>>>>>

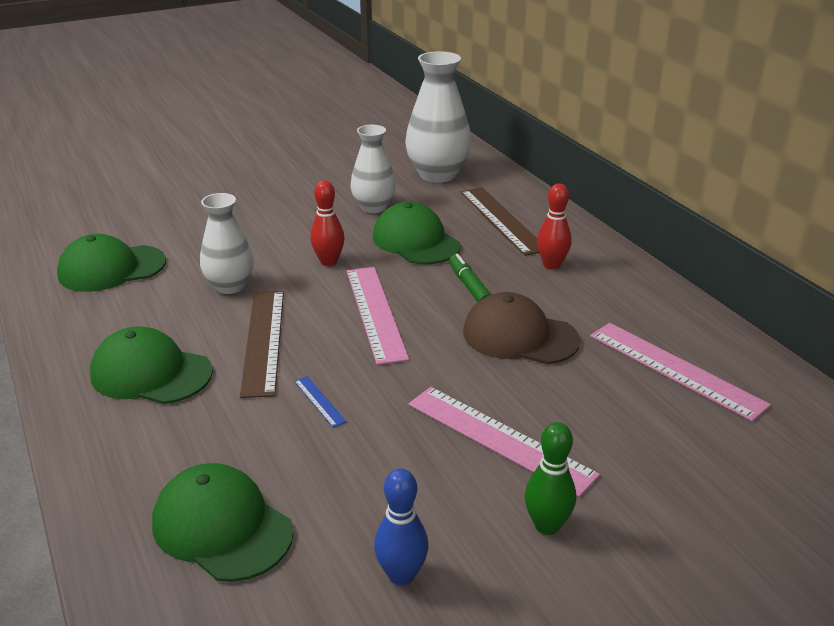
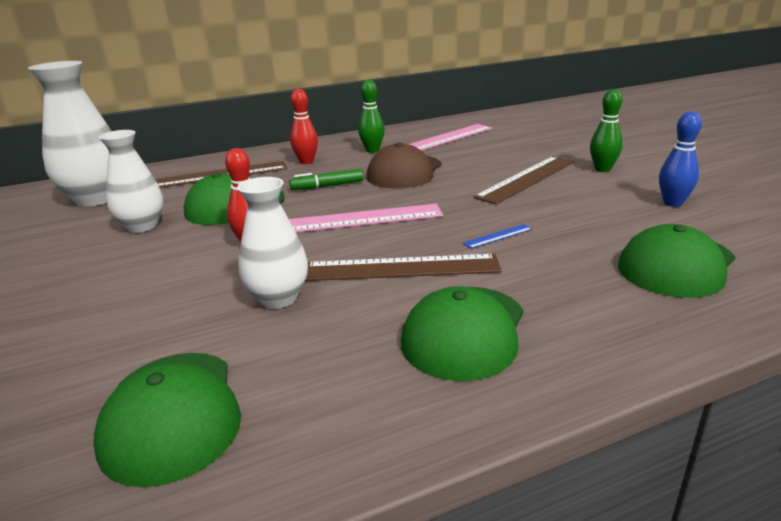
camera: 85 degrees left, 5 degrees down
pink ruler [408,387,600,497] -> brown ruler [473,156,574,204]
none -> green bowling pin [358,80,385,153]

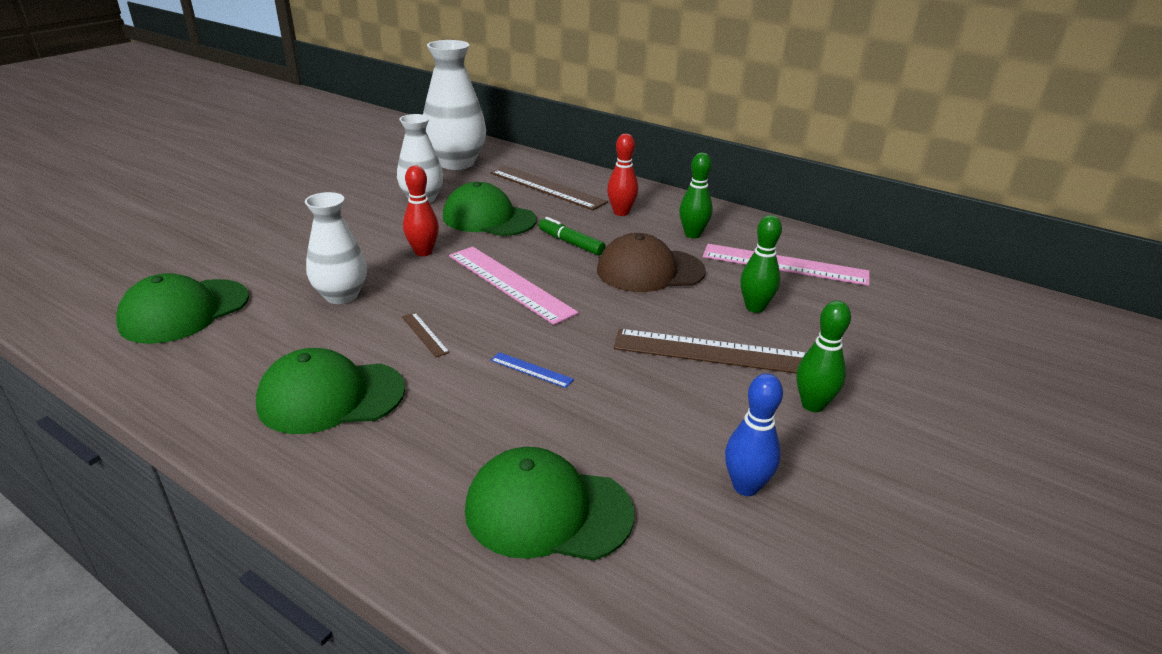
camera: 55 degrees right, 5 degrees up
brown ruler [305,254,502,281] -> brown ruler [402,313,450,357], size x0.43
none -> green bowling pin [740,215,782,313]

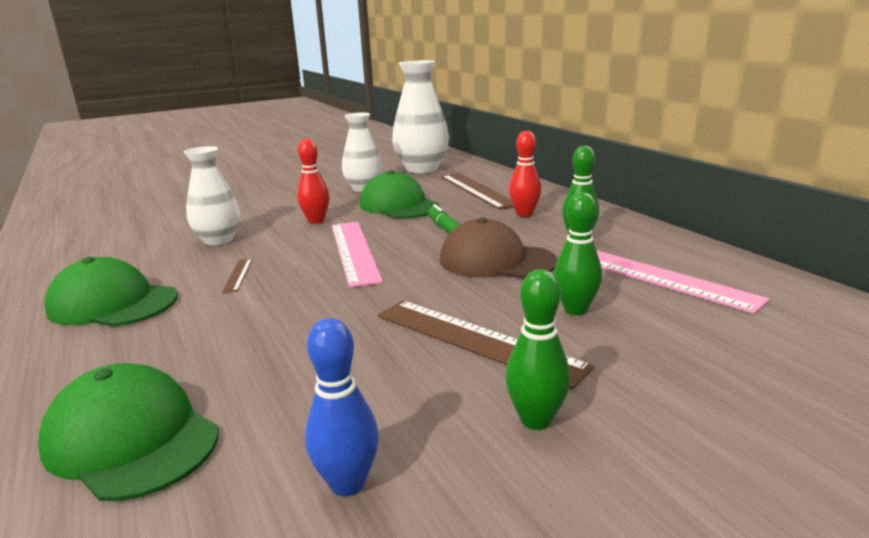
camera: 30 degrees right, 10 degrees down
green cap [116,273,249,344] -> none
blue ruler [491,352,574,388] -> none

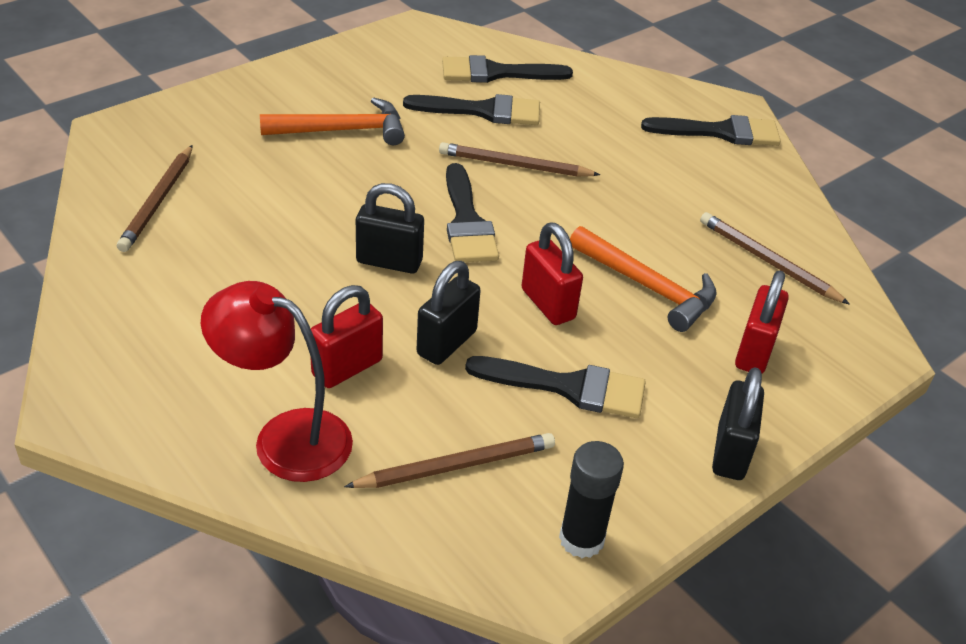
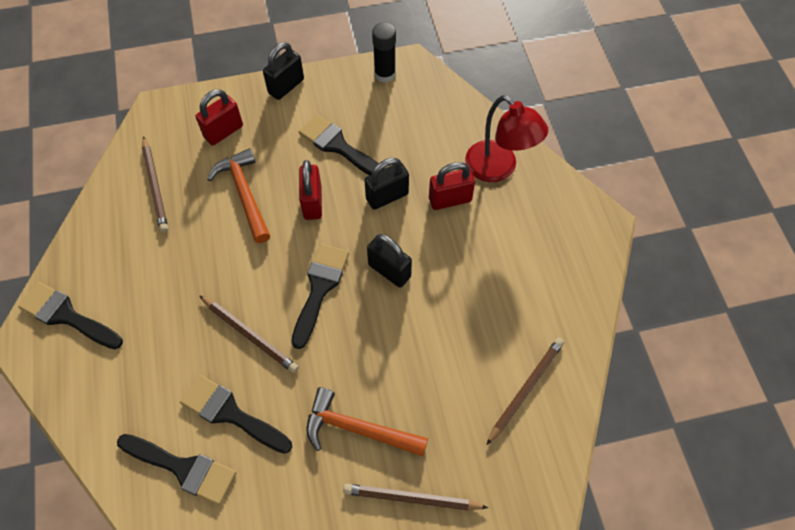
camera: 150 degrees left, 20 degrees up
brown pencil [344,433,555,488] -> brown pencil moved to [343,484,488,510]

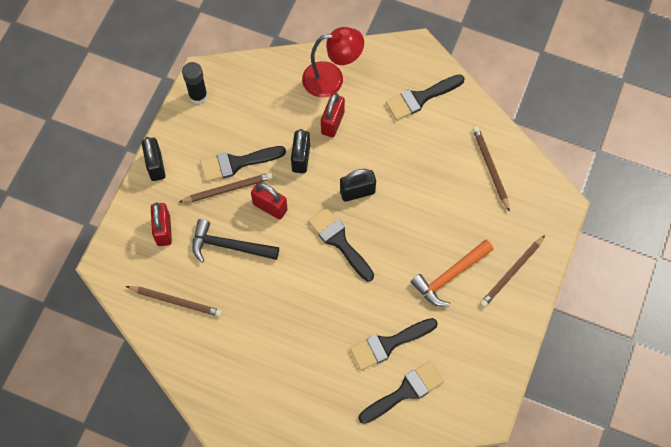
camera: 55 degrees left, 5 degrees up
black brush [18,282,123,349] -> black brush moved to [386,74,465,120]
brown pencil [199,295,299,373] -> brown pencil moved to [178,172,273,203]
orange hammer [207,148,270,243] -> black hammer [192,219,279,263]

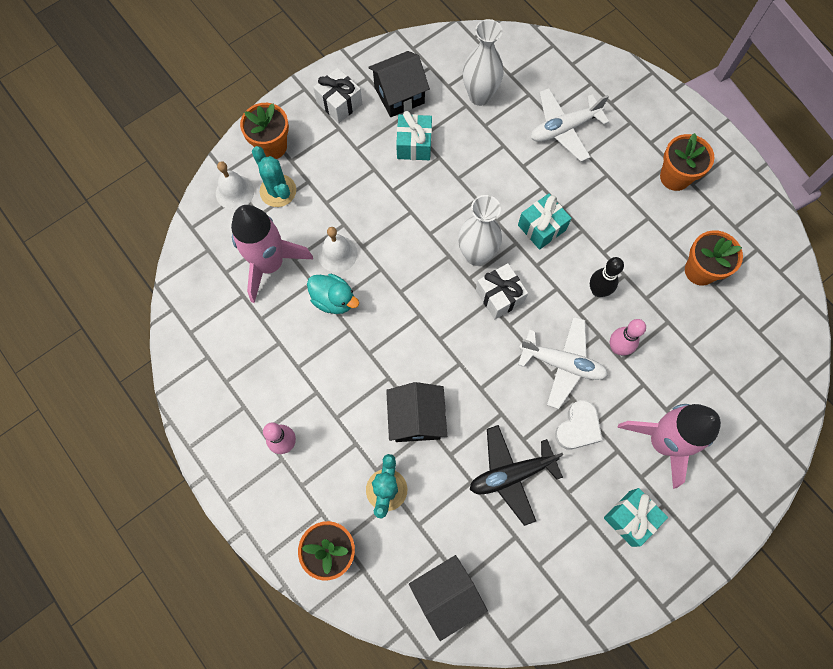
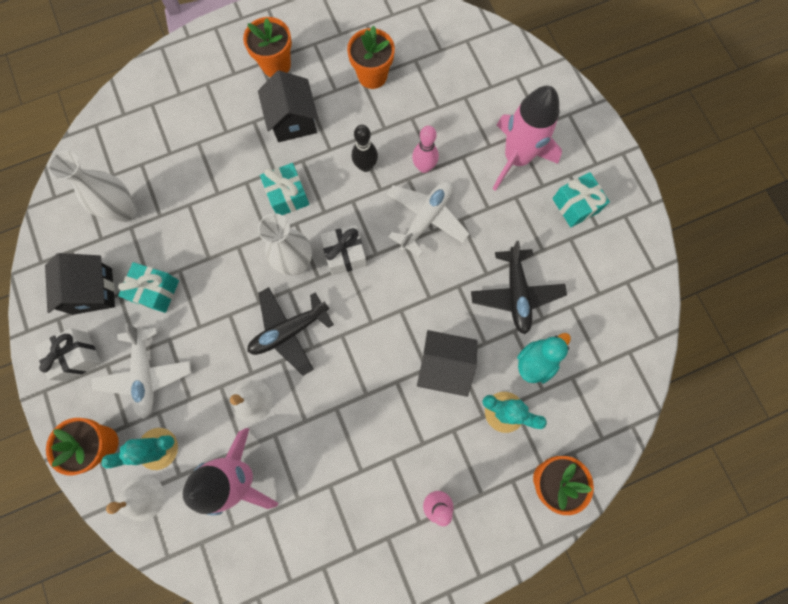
camera: 75 degrees left, 5 degrees up
turquoise duck [307,274,359,314] -> turquoise duck moved to [517,333,571,384]
black house [409,555,488,641] -> black house moved to [258,70,318,142]
white plane [531,88,609,162] -> white plane moved to [92,323,191,419]
white heart [555,400,602,449] -> none
none -> black plane [247,287,334,376]

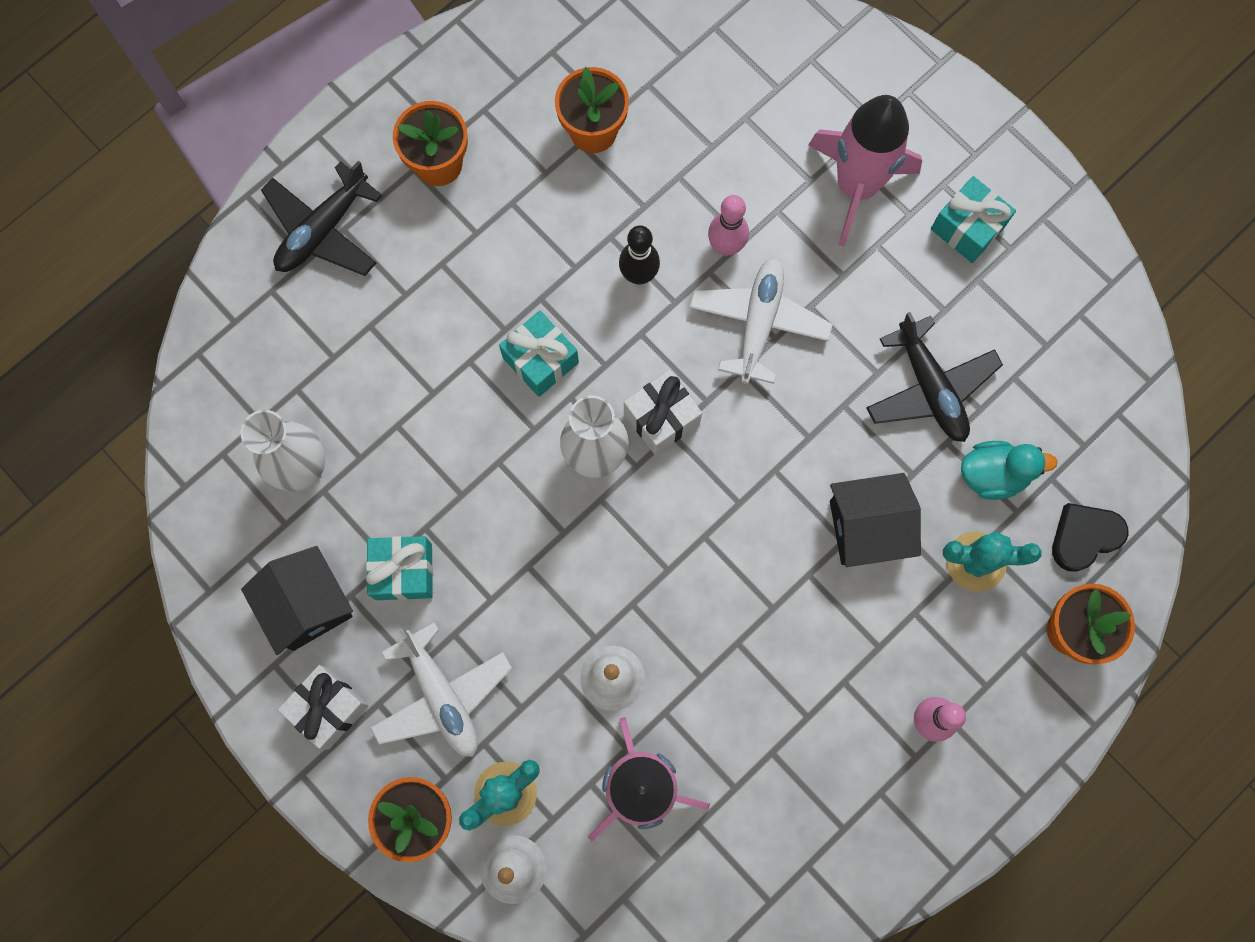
camera: 20 degrees left, 0 degrees up
black plane [247,287,334,376] -> black plane moved to [261,161,382,276]
black house [258,70,318,142] -> none
turquoise duck [517,333,571,384] -> turquoise duck turned 60 degrees clockwise [961,441,1058,500]
none -> black heart [1052,503,1129,572]

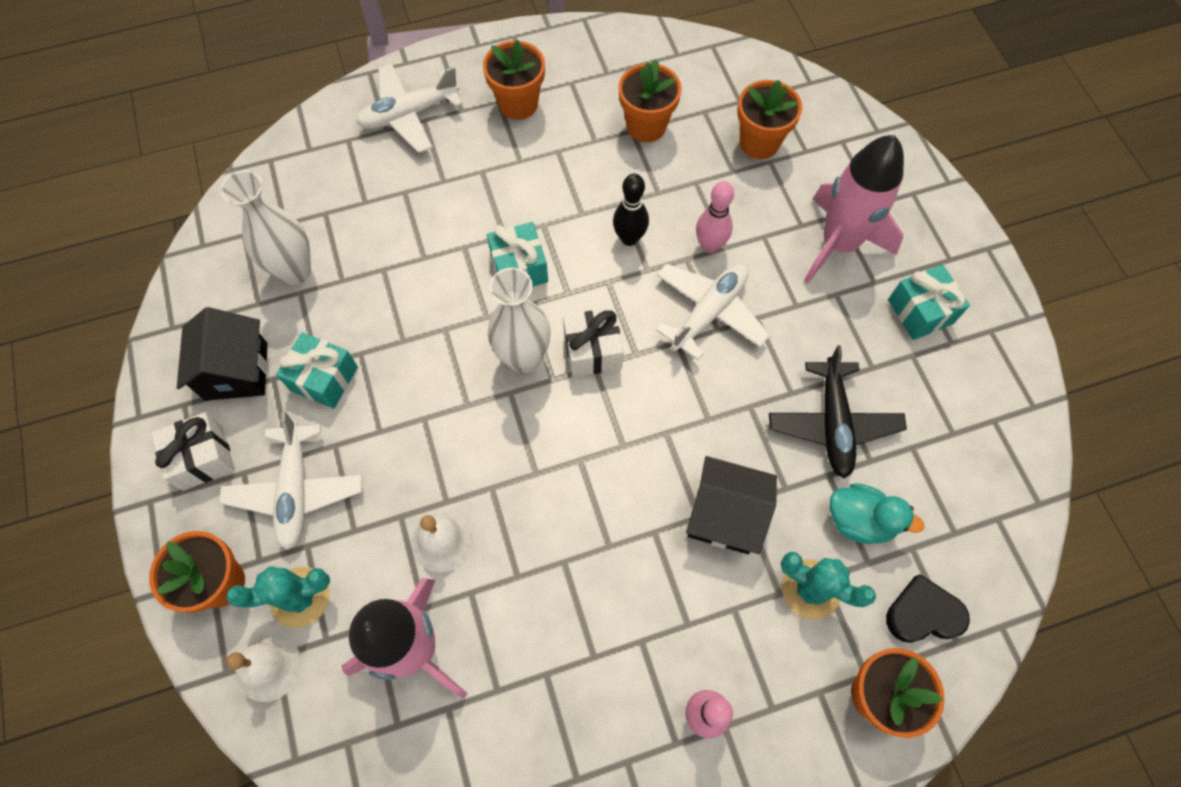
camera: 25 degrees right, 10 degrees down
black plane [261,161,382,276] -> white plane [356,64,463,153]
none -> orange flower pot [737,80,802,159]

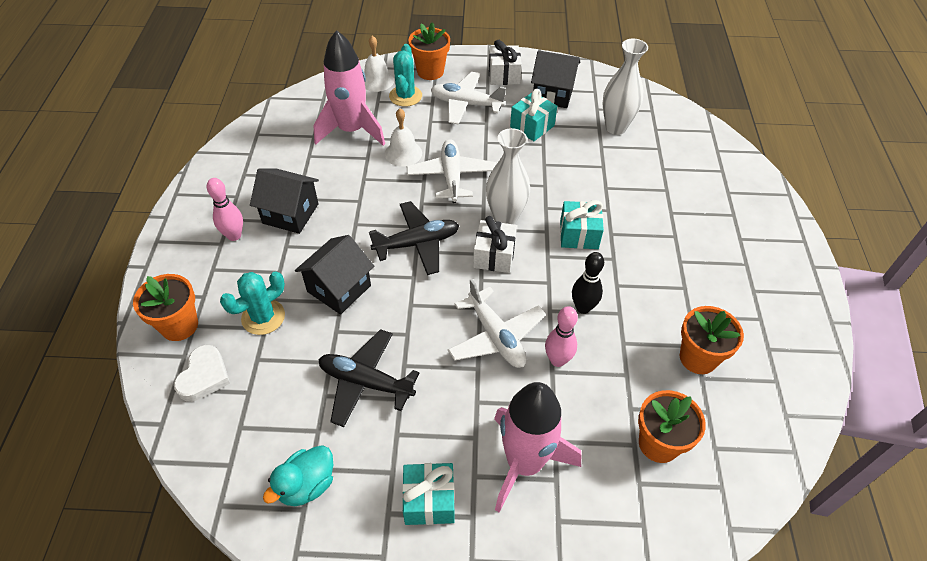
camera: 110 degrees right, 15 degrees down
white plane [356,64,463,153] -> white plane moved to [407,139,496,203]
orange flower pot [483,40,545,120] -> none
turquoise duck [830,483,924,544] -> turquoise duck moved to [263,446,333,506]
black heart [886,574,970,643] -> white heart [174,345,230,402]
none -> black house [250,168,319,234]
none -> black plane [369,201,459,275]

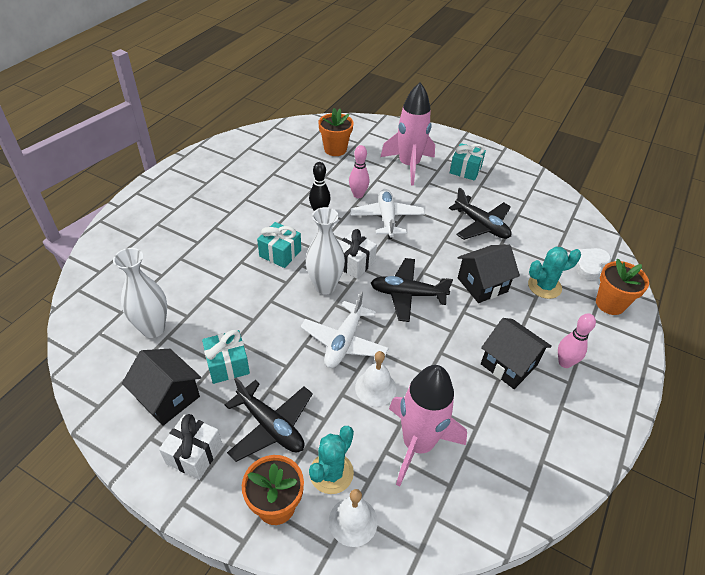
camera: 155 degrees left, 5 degrees down
turquoise duck [263,446,333,506] -> none
white plane [431,72,506,125] -> black plane [225,377,313,462]
orange flower pot [680,306,744,374] -> none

<<<<<

Copy out each line of the records that holds the string "turquoise".

turquoise duck [307,274,359,314] -> turquoise duck moved to [517,333,571,384]
turquoise duck [517,333,571,384] -> turquoise duck turned 60 degrees clockwise [961,441,1058,500]
turquoise duck [830,483,924,544] -> turquoise duck moved to [263,446,333,506]
turquoise duck [263,446,333,506] -> none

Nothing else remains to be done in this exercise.